(Image sets with object changes)
•••
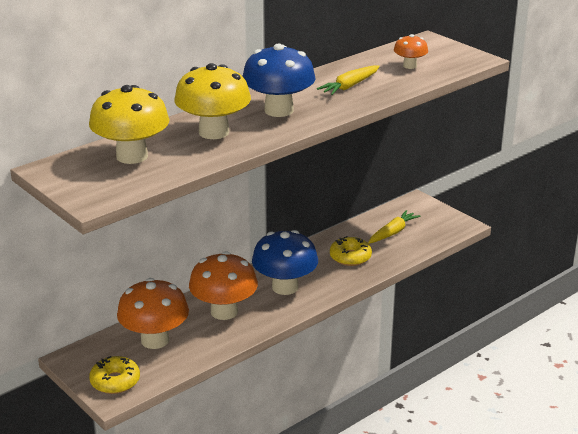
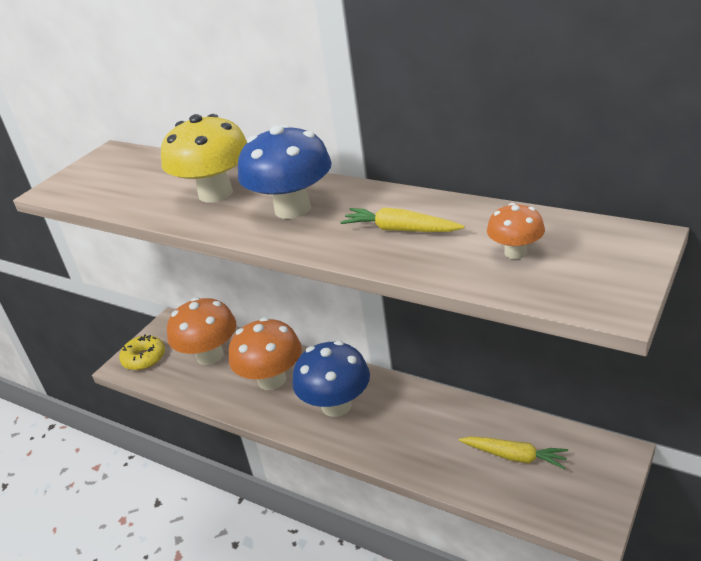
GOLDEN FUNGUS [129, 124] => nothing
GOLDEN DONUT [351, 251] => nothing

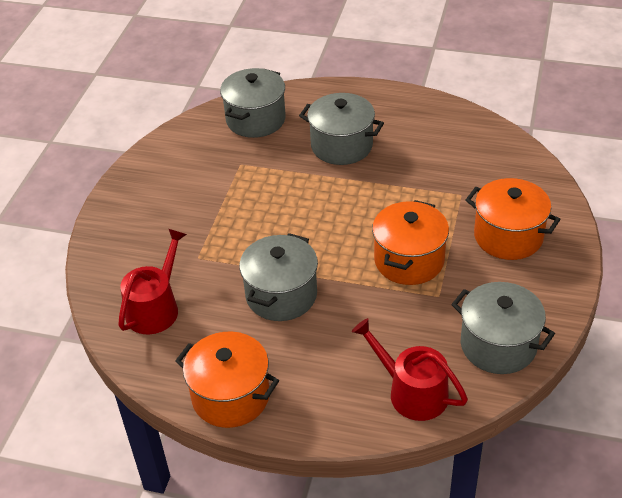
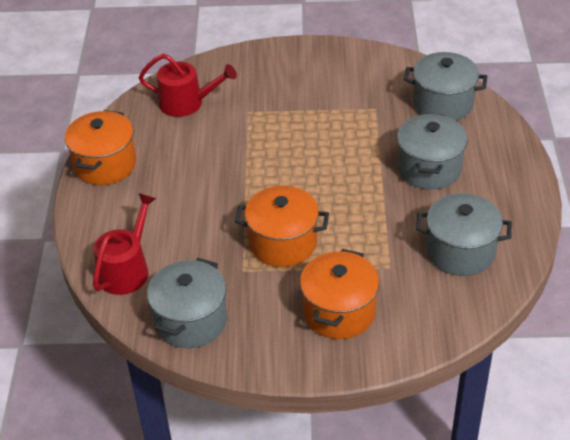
GREY STOCKPOT [278, 277] => GREY STOCKPOT [464, 234], moved

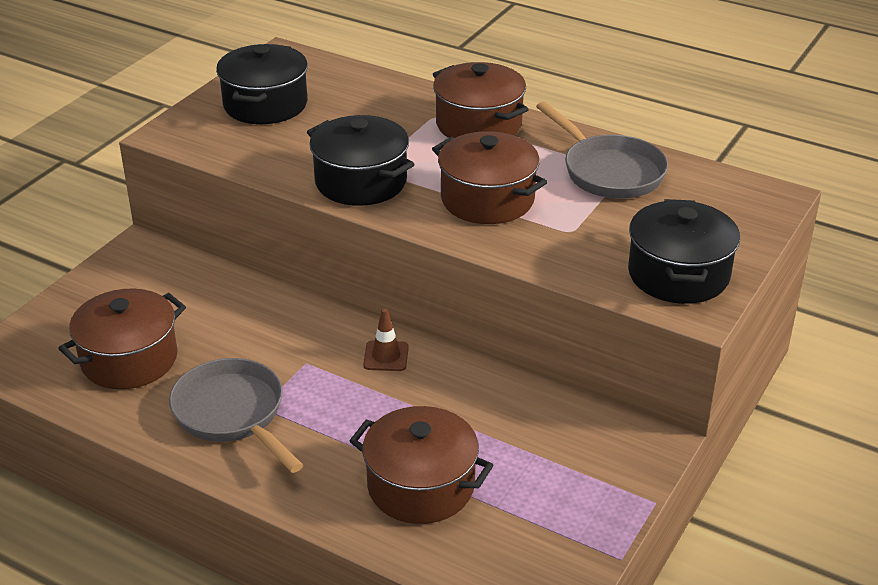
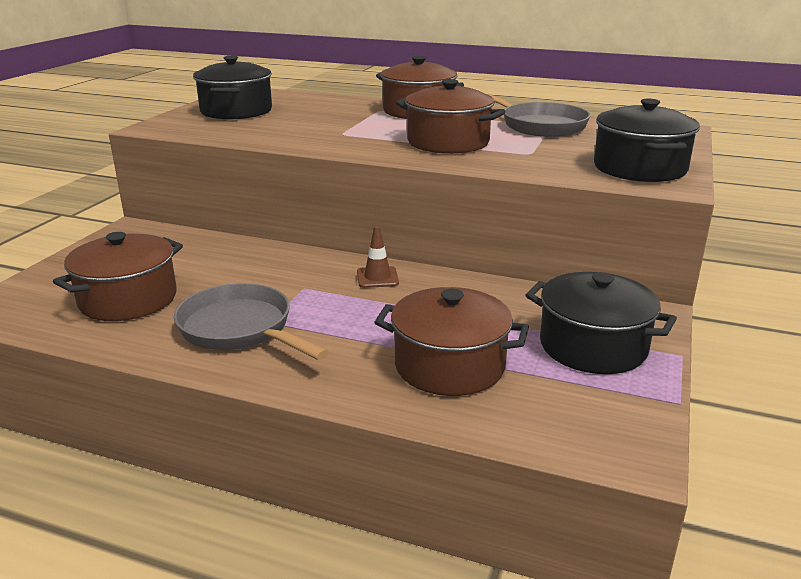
JET-BLACK STOCKPOT [360, 160] => JET-BLACK STOCKPOT [601, 323], moved

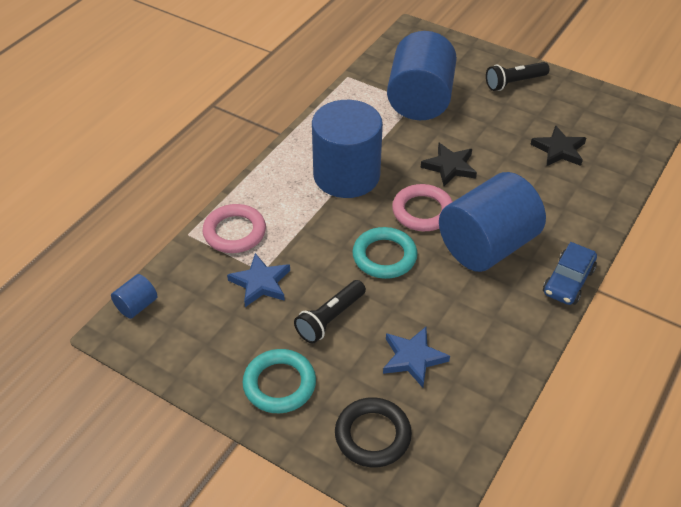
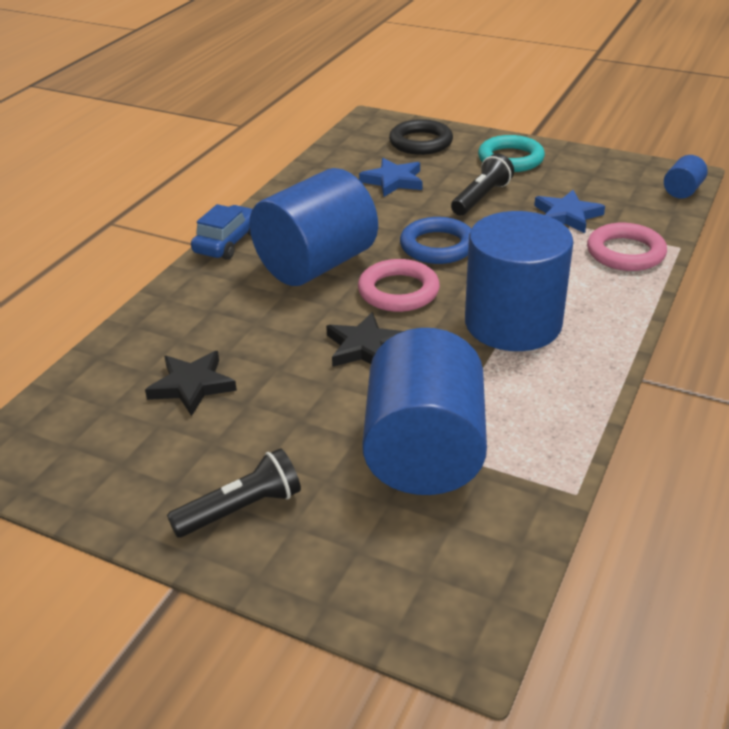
AQUA HOOP [384, 253] => ROYAL BLUE HOOP [435, 240]

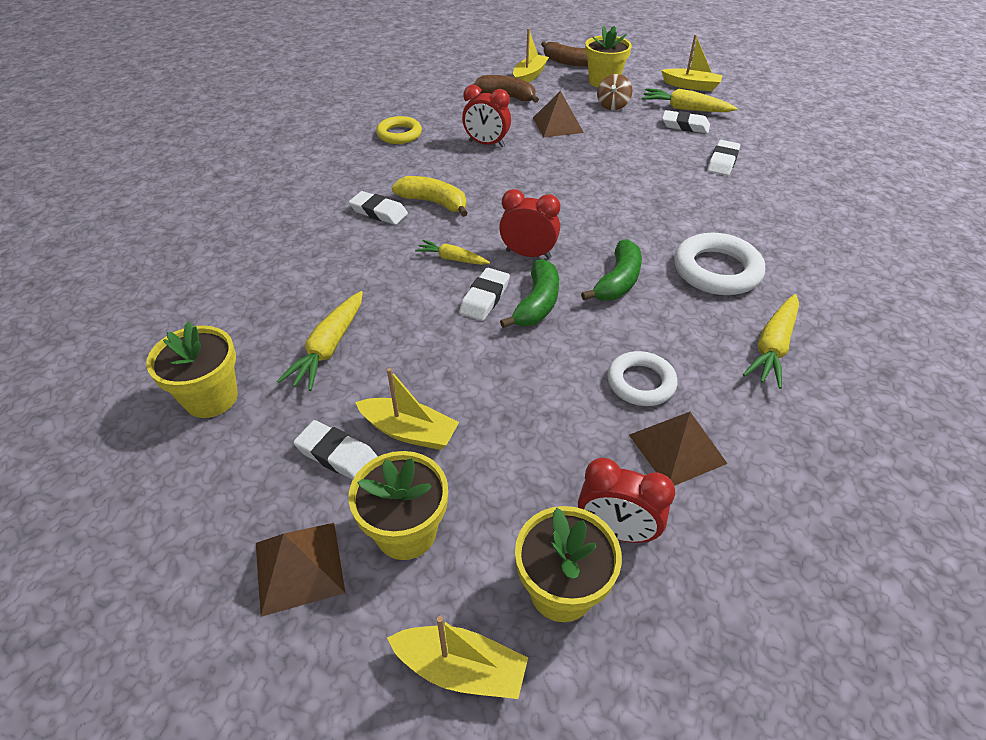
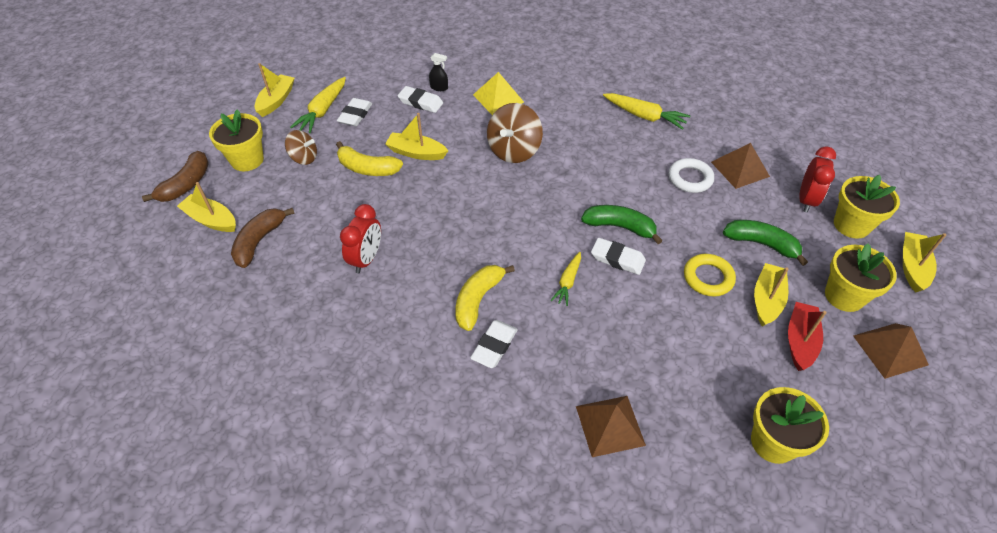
GOLDEN ROOT VEGETABLE [320, 341] => nothing
PURE WHITE ERASER [335, 450] => RED TOY BOAT [807, 336]
GOLDEN HOOP [399, 130] => GOLDEN HOOP [710, 275], moved
RED BEDSIDE CLOCK [529, 224] => nothing
RUSSET PYRAMID [558, 114] => RUSSET PYRAMID [611, 426], moved
LEAF-GREEN BANANA FRUIT [611, 270] => LEAF-GREEN BANANA FRUIT [765, 243], moved
PURE WHITE HOOP [719, 264] => nothing
nothing => GOLDEN BANANA FRUIT [369, 158]
nothing => GOLDEN TOY BOAT [416, 136]
nothing => JET-BLACK SPRAY BOTTLE [438, 72]
nothing => GOLDEN PYRAMID [498, 93]
nothing => RUSSET SPINNING TOP [515, 133]

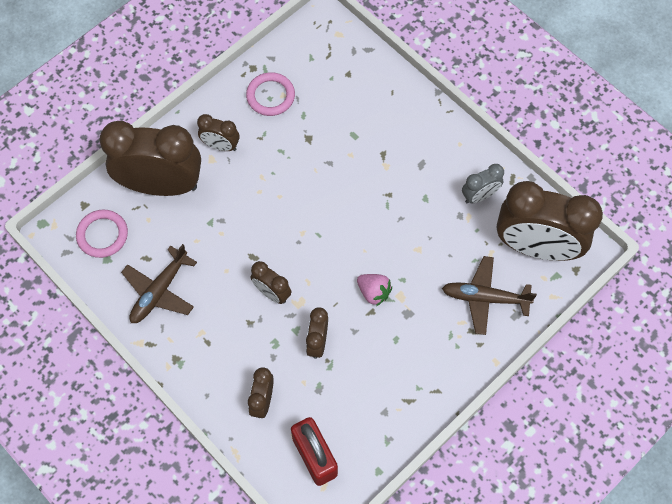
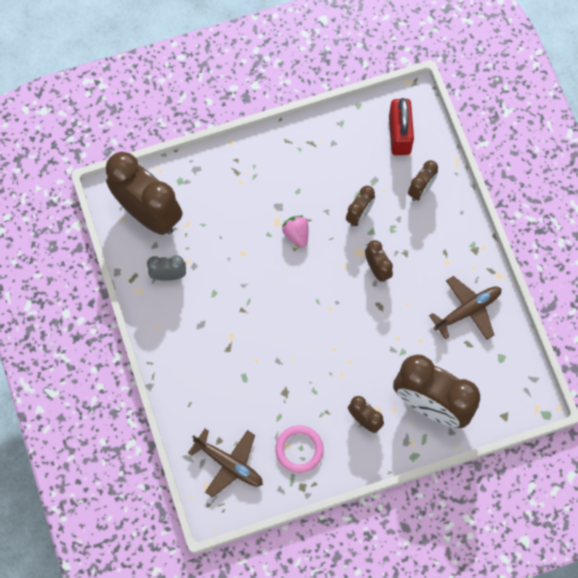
ROSE-PINK HOOP [102, 234] => nothing
RUSSET PLANE [489, 295] => RUSSET PLANE [225, 463], moved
•••
Locate the line containing "LEAF-GREEN BANANA FRUIT [611, 270]" in the records above, then output it and every line after it through the last, excluding pictures.

Task response
LEAF-GREEN BANANA FRUIT [611, 270] => LEAF-GREEN BANANA FRUIT [765, 243], moved
PURE WHITE HOOP [719, 264] => nothing
nothing => GOLDEN BANANA FRUIT [369, 158]
nothing => GOLDEN TOY BOAT [416, 136]
nothing => JET-BLACK SPRAY BOTTLE [438, 72]
nothing => GOLDEN PYRAMID [498, 93]
nothing => RUSSET SPINNING TOP [515, 133]

ROSE-PINK HOOP [102, 234] => nothing
RUSSET PLANE [489, 295] => RUSSET PLANE [225, 463], moved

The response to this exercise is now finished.